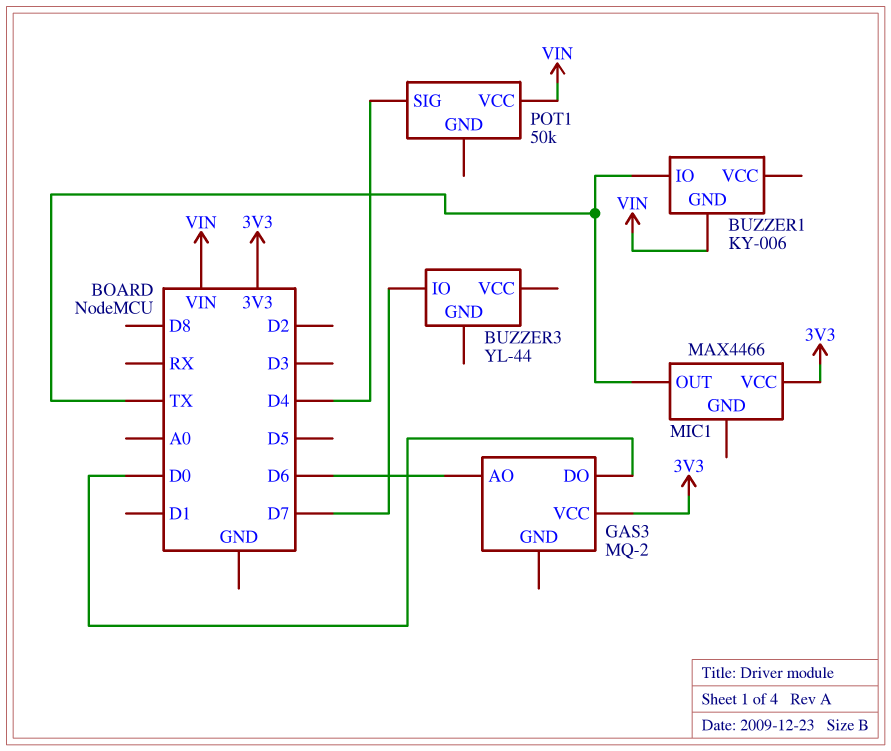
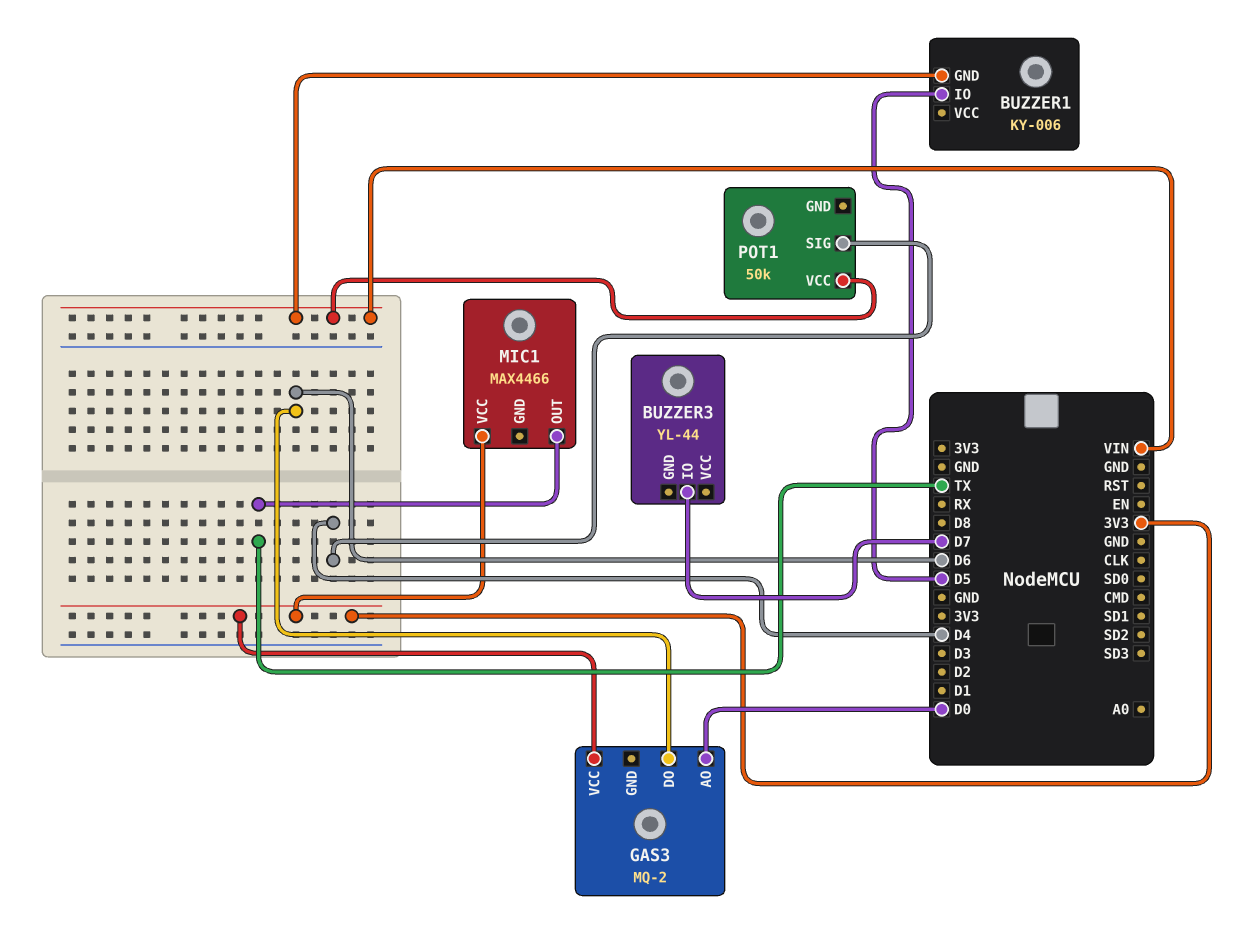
BUZZER1 pin IO: TX -> D5
GAS3 pin AO: D6 -> D0
GAS3 pin DO: D0 -> D6

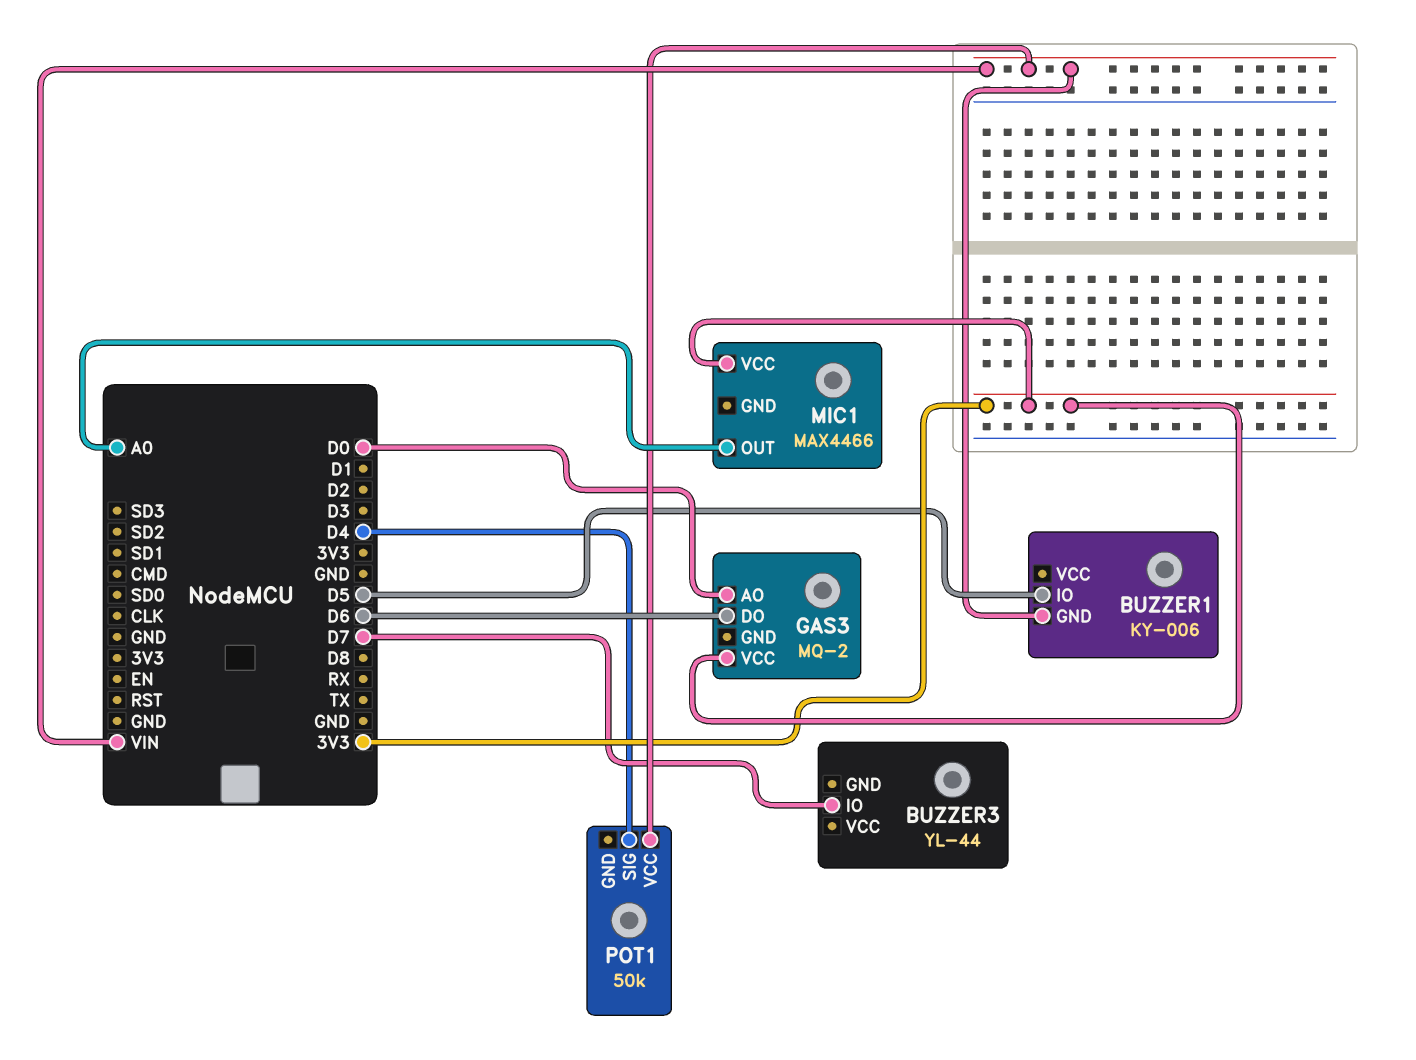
MIC1 pin OUT: TX -> A0

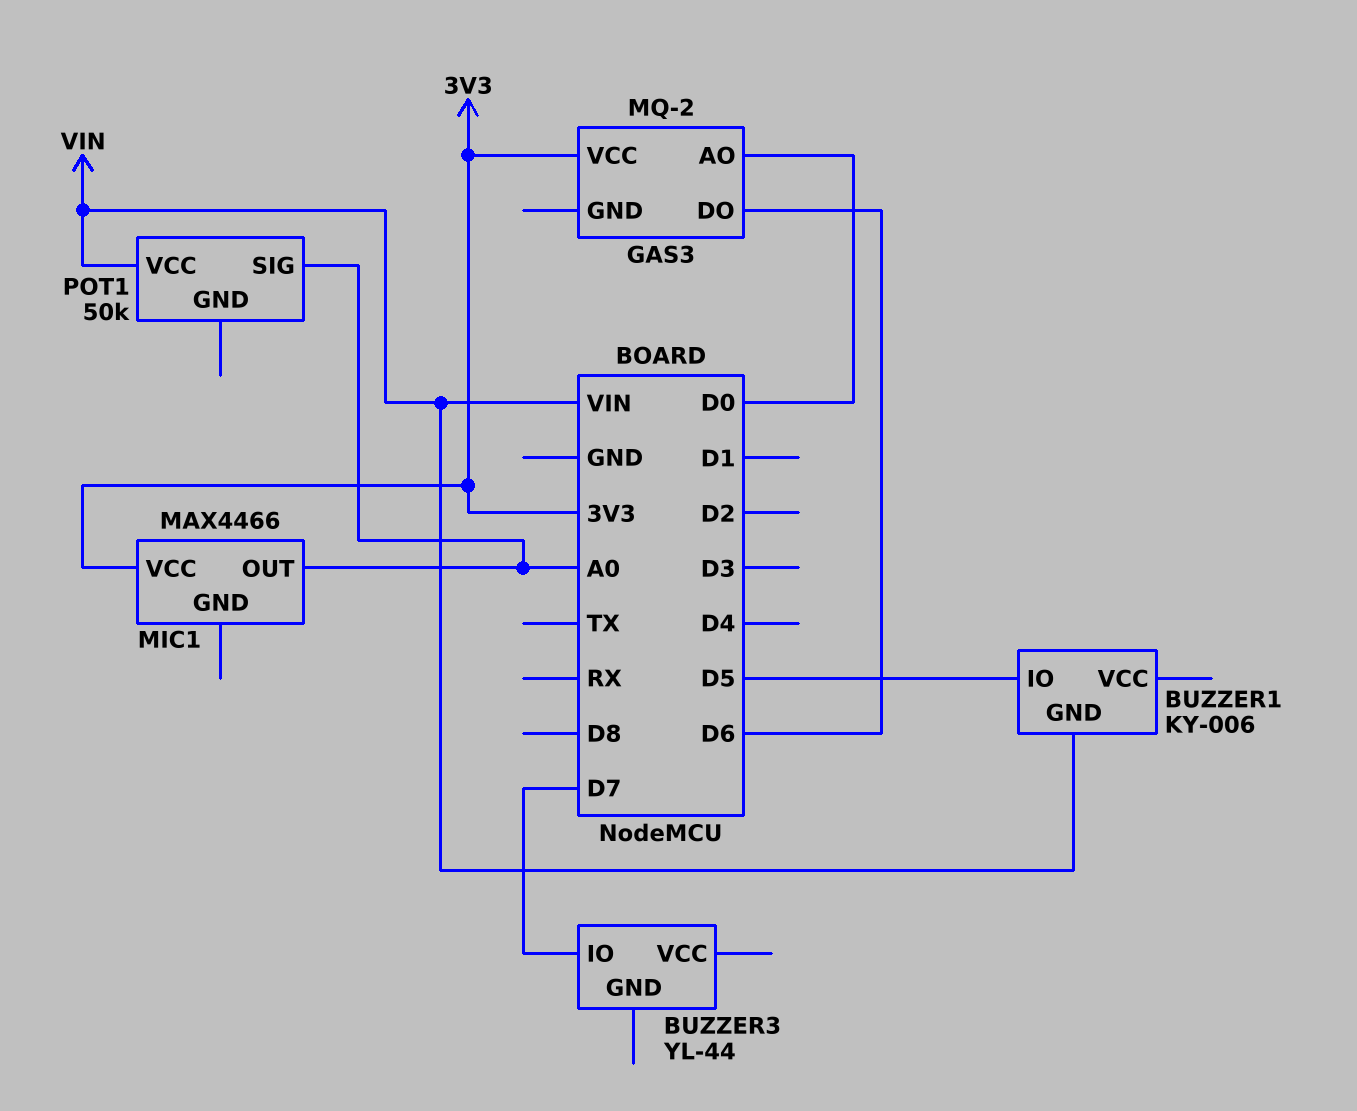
POT1 pin SIG: D4 -> A0

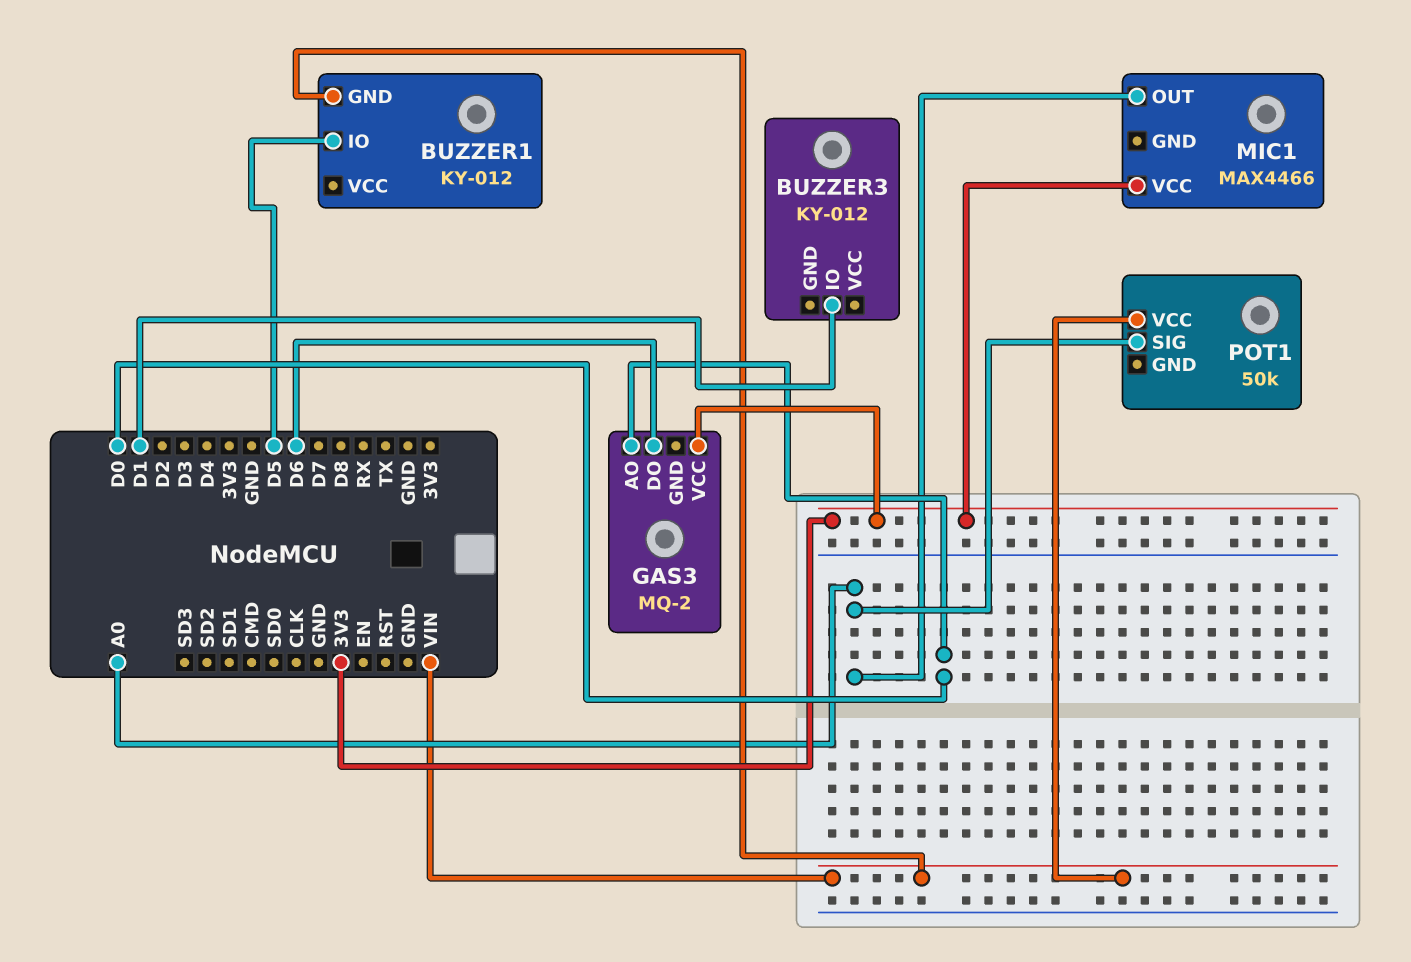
BUZZER1: KY-006 -> KY-012
BUZZER3: YL-44 -> KY-012
BUZZER3 pin IO: D7 -> D1

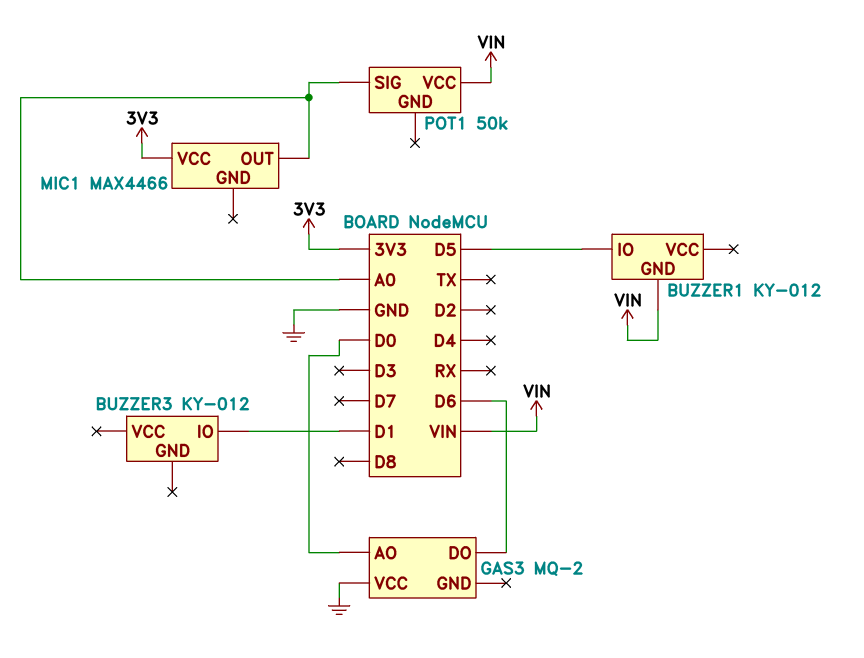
GAS3 pin VCC: 3V3 -> GND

> **Exercise brief**
Beginning with the line that holds "BUZZER1: KY-006 -> KY-012", return each line through the end of the records above exactly. Do not include pictures.

> **Exercise output**
BUZZER1: KY-006 -> KY-012
BUZZER3: YL-44 -> KY-012
BUZZER3 pin IO: D7 -> D1

GAS3 pin VCC: 3V3 -> GND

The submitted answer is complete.